• _DATA FOR ANALYSIS_
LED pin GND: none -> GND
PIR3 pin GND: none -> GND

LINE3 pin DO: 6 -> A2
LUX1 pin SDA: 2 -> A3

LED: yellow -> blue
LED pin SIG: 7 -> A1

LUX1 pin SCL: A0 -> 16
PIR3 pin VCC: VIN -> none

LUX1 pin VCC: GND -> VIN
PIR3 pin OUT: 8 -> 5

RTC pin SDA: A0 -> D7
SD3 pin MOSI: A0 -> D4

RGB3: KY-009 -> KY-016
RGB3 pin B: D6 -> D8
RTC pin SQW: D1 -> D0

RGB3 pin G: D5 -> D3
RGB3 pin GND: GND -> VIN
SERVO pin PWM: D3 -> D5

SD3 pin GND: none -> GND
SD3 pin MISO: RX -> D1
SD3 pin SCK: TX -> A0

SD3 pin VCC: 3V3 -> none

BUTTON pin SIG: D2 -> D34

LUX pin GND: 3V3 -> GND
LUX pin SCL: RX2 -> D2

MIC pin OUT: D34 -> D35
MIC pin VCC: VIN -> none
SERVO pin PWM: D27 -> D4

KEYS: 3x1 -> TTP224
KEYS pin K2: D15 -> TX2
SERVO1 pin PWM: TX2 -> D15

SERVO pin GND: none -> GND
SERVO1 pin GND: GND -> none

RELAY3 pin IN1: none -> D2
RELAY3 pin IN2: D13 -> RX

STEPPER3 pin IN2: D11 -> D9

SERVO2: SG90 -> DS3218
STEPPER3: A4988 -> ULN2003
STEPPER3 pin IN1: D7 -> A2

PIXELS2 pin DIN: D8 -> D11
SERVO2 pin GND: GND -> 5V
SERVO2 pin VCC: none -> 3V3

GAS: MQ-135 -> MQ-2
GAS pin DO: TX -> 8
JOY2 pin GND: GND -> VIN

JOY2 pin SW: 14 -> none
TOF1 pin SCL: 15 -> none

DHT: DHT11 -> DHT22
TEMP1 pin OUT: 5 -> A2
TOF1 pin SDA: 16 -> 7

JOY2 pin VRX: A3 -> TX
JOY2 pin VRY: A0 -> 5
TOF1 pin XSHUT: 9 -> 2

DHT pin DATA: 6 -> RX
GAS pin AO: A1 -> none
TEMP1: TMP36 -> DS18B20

• _REQUIRED ACTION_
Repeat each record word for word.

• _PROBLEM SOLUTION_
LED pin GND: none -> GND
PIR3 pin GND: none -> GND

LINE3 pin DO: 6 -> A2
LUX1 pin SDA: 2 -> A3

LED: yellow -> blue
LED pin SIG: 7 -> A1

LUX1 pin SCL: A0 -> 16
PIR3 pin VCC: VIN -> none

LUX1 pin VCC: GND -> VIN
PIR3 pin OUT: 8 -> 5

RTC pin SDA: A0 -> D7
SD3 pin MOSI: A0 -> D4

RGB3: KY-009 -> KY-016
RGB3 pin B: D6 -> D8
RTC pin SQW: D1 -> D0

RGB3 pin G: D5 -> D3
RGB3 pin GND: GND -> VIN
SERVO pin PWM: D3 -> D5

SD3 pin GND: none -> GND
SD3 pin MISO: RX -> D1
SD3 pin SCK: TX -> A0

SD3 pin VCC: 3V3 -> none

BUTTON pin SIG: D2 -> D34

LUX pin GND: 3V3 -> GND
LUX pin SCL: RX2 -> D2

MIC pin OUT: D34 -> D35
MIC pin VCC: VIN -> none
SERVO pin PWM: D27 -> D4

KEYS: 3x1 -> TTP224
KEYS pin K2: D15 -> TX2
SERVO1 pin PWM: TX2 -> D15

SERVO pin GND: none -> GND
SERVO1 pin GND: GND -> none

RELAY3 pin IN1: none -> D2
RELAY3 pin IN2: D13 -> RX

STEPPER3 pin IN2: D11 -> D9

SERVO2: SG90 -> DS3218
STEPPER3: A4988 -> ULN2003
STEPPER3 pin IN1: D7 -> A2

PIXELS2 pin DIN: D8 -> D11
SERVO2 pin GND: GND -> 5V
SERVO2 pin VCC: none -> 3V3

GAS: MQ-135 -> MQ-2
GAS pin DO: TX -> 8
JOY2 pin GND: GND -> VIN

JOY2 pin SW: 14 -> none
TOF1 pin SCL: 15 -> none

DHT: DHT11 -> DHT22
TEMP1 pin OUT: 5 -> A2
TOF1 pin SDA: 16 -> 7

JOY2 pin VRX: A3 -> TX
JOY2 pin VRY: A0 -> 5
TOF1 pin XSHUT: 9 -> 2

DHT pin DATA: 6 -> RX
GAS pin AO: A1 -> none
TEMP1: TMP36 -> DS18B20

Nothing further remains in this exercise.